DATA RECORDS:
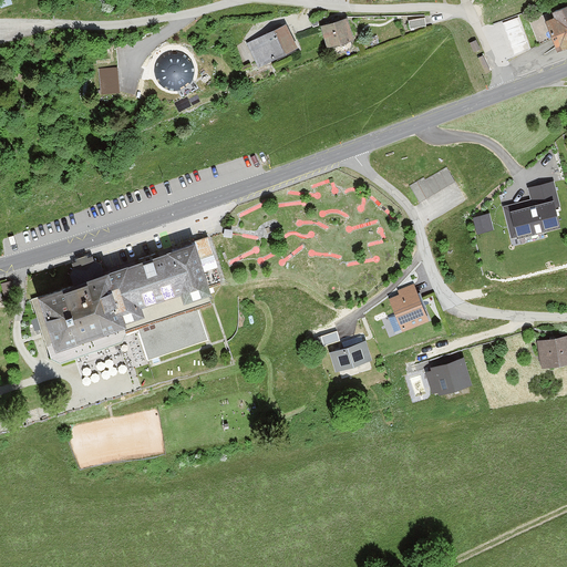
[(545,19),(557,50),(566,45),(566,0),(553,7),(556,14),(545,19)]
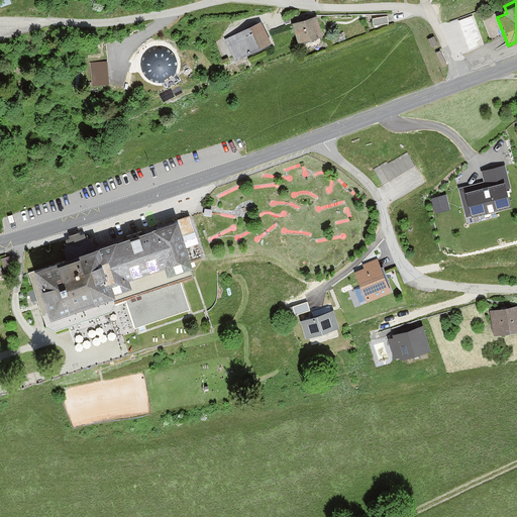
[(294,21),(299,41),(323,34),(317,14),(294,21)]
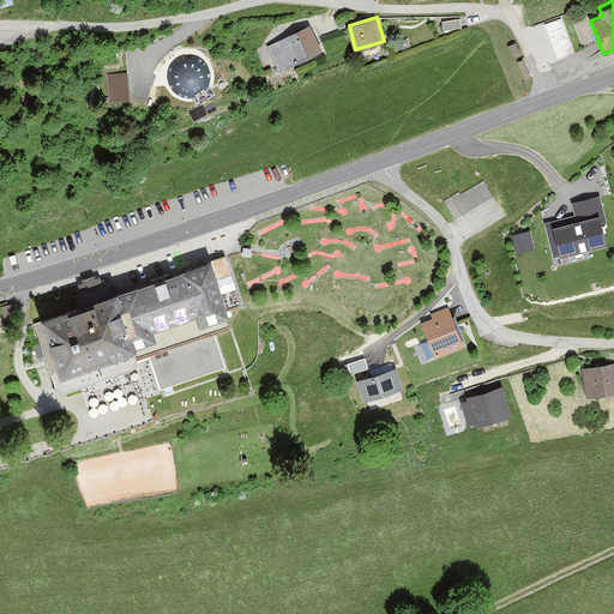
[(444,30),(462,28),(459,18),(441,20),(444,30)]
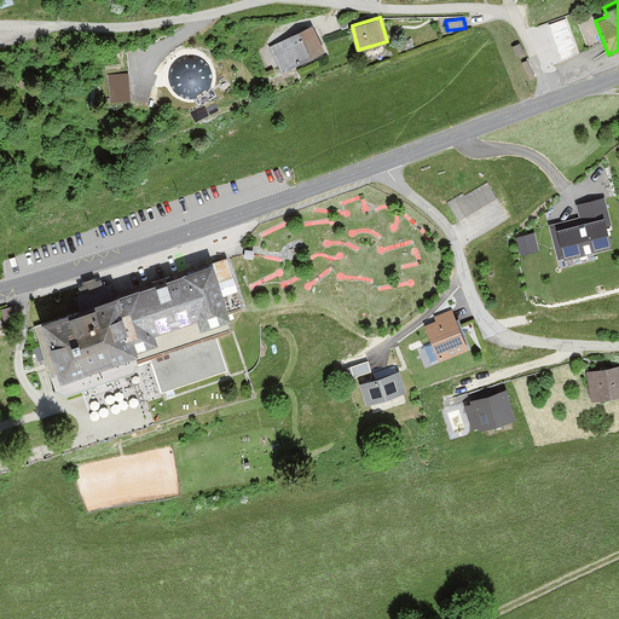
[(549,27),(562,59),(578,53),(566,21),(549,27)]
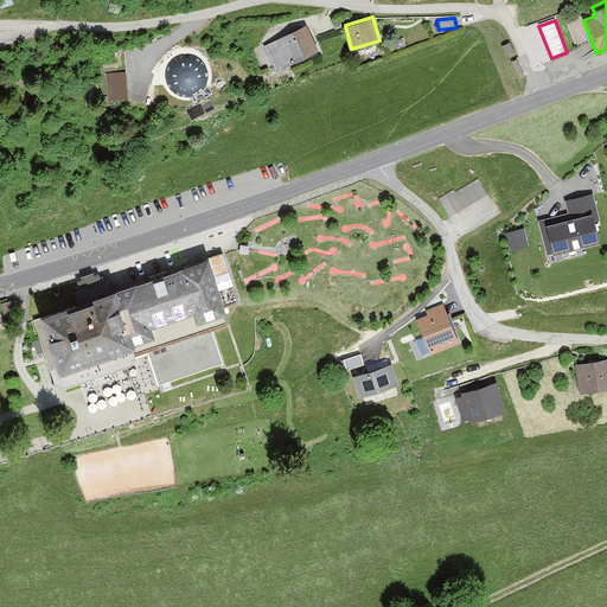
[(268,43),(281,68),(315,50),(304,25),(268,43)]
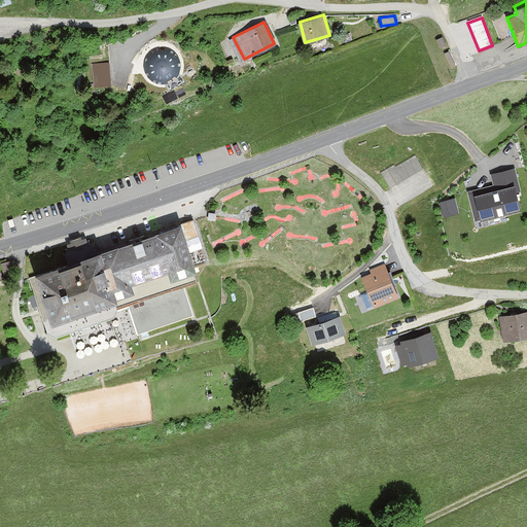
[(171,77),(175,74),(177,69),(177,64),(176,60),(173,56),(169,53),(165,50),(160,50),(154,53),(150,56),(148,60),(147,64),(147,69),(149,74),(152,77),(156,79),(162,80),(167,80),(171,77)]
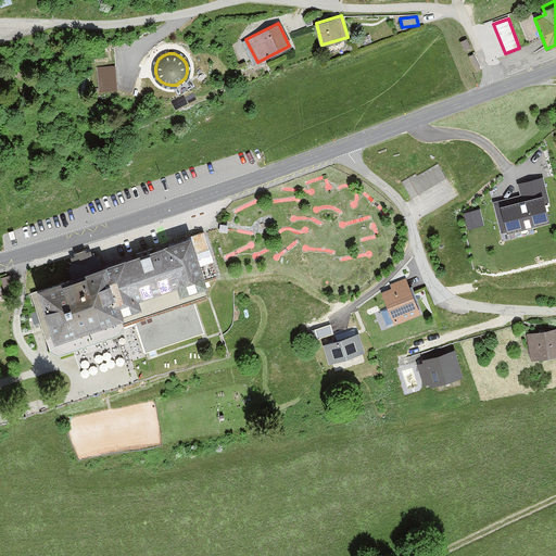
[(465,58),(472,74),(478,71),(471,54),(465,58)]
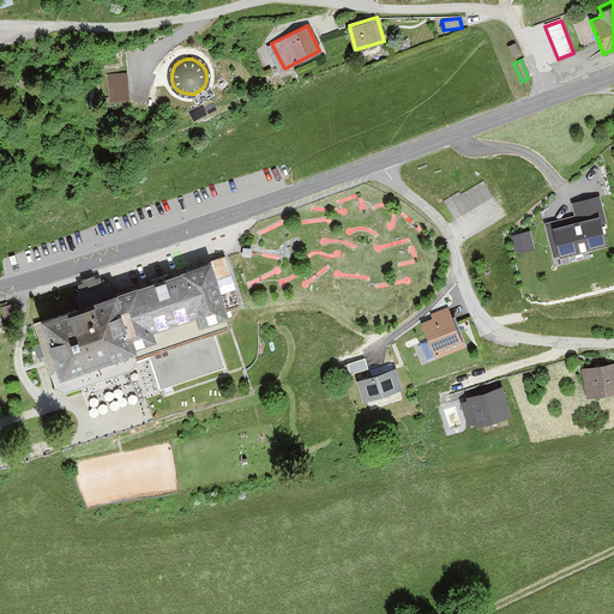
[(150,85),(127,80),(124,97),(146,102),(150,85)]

==

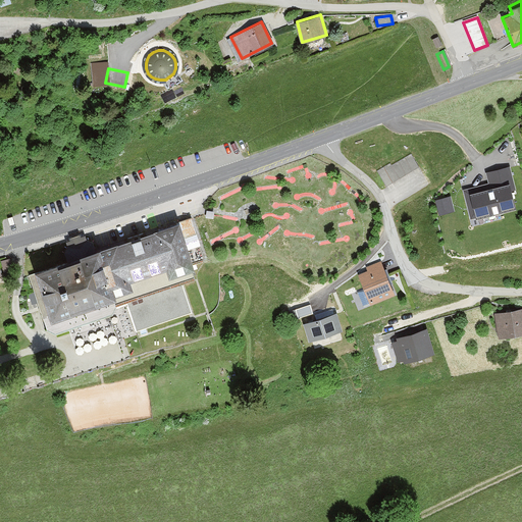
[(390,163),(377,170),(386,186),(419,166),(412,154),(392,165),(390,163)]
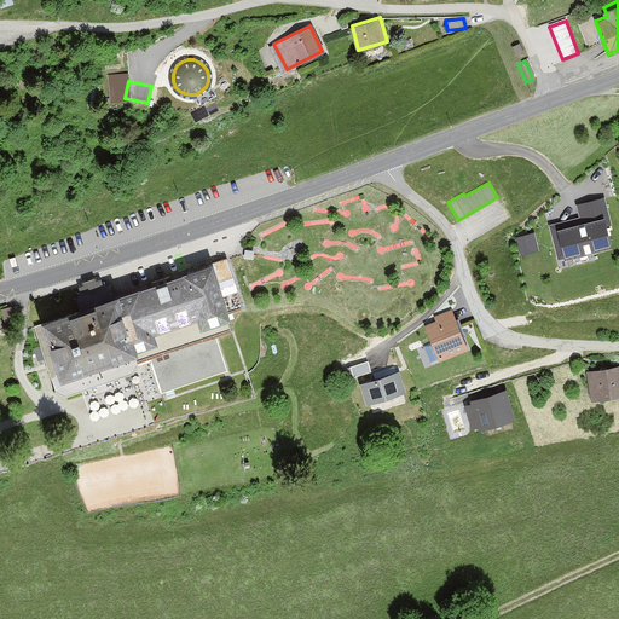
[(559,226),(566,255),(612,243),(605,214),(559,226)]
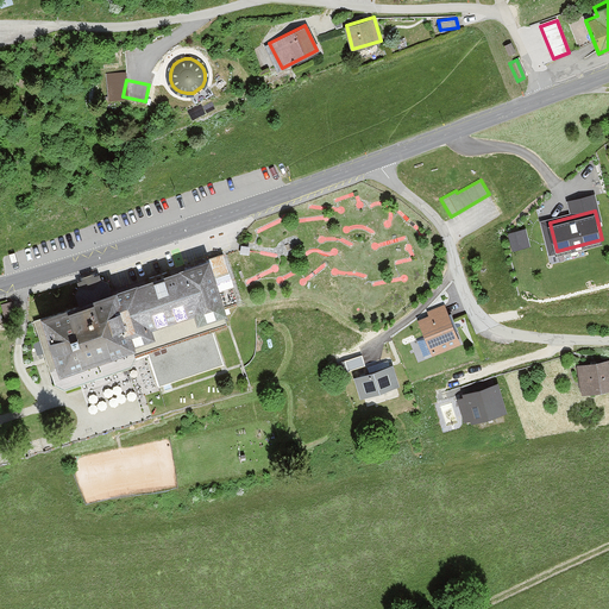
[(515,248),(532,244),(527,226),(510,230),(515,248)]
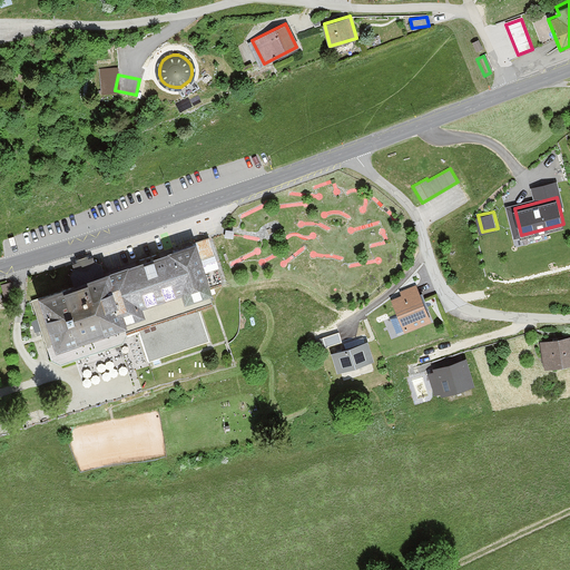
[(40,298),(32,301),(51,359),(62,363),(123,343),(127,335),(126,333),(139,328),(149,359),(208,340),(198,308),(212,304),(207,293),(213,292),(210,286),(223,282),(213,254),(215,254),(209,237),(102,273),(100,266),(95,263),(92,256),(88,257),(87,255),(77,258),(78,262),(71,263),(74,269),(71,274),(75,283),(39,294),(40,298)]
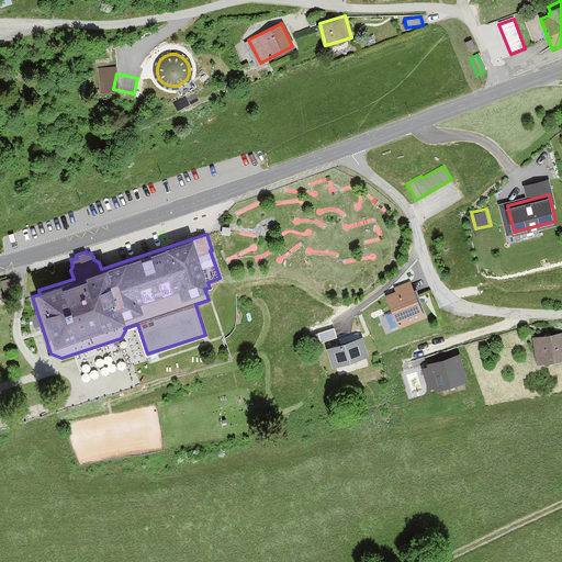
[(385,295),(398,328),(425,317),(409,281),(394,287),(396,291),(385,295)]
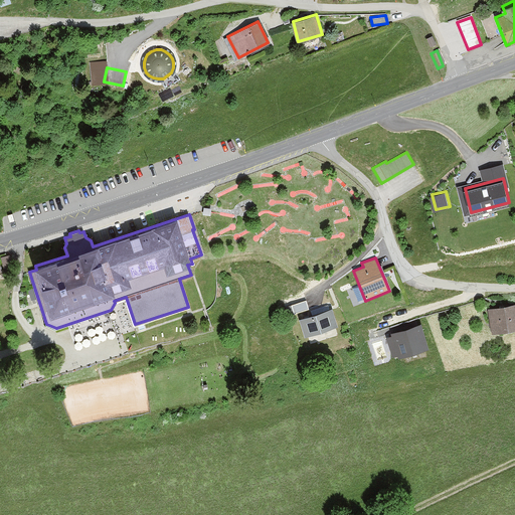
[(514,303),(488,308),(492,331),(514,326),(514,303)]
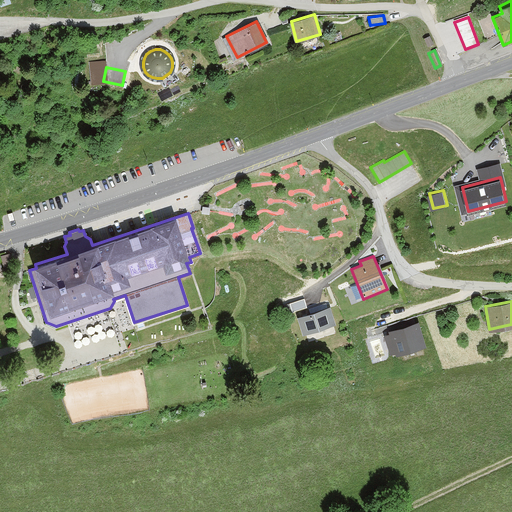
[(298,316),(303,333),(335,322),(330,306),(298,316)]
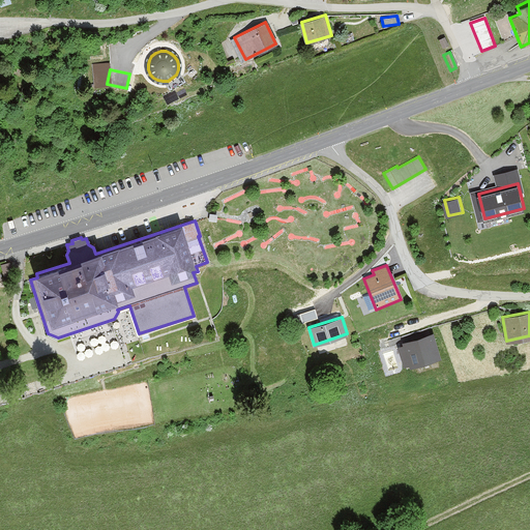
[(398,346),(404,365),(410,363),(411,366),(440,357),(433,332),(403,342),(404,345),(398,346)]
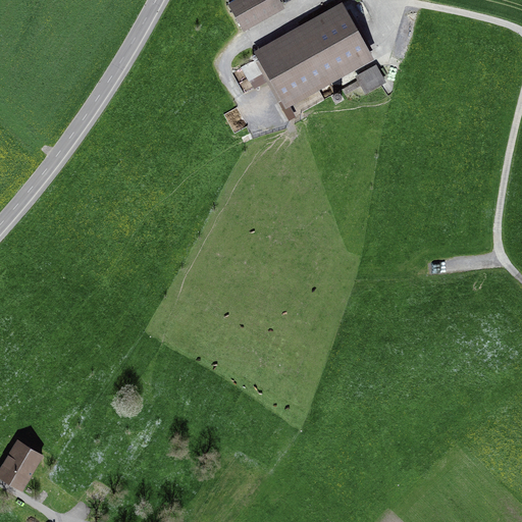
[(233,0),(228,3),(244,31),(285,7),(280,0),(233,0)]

TASK STATEMENT: Reproduce the lines above starting at the one with "[(545,19),(557,50),(566,45),(566,0),(553,7),(556,14),(545,19)]" and ending at the one with "[(150,85),(127,80),(124,97),(146,102),(150,85)]", both included, exactly and with no pictures.

FINISHED EXERCISE:
[(545,19),(557,50),(566,45),(566,0),(553,7),(556,14),(545,19)]
[(294,21),(299,41),(323,34),(317,14),(294,21)]
[(444,30),(462,28),(459,18),(441,20),(444,30)]
[(549,27),(562,59),(578,53),(566,21),(549,27)]
[(268,43),(281,68),(315,50),(304,25),(268,43)]
[(171,77),(175,74),(177,69),(177,64),(176,60),(173,56),(169,53),(165,50),(160,50),(154,53),(150,56),(148,60),(147,64),(147,69),(149,74),(152,77),(156,79),(162,80),(167,80),(171,77)]
[(465,58),(472,74),(478,71),(471,54),(465,58)]
[(150,85),(127,80),(124,97),(146,102),(150,85)]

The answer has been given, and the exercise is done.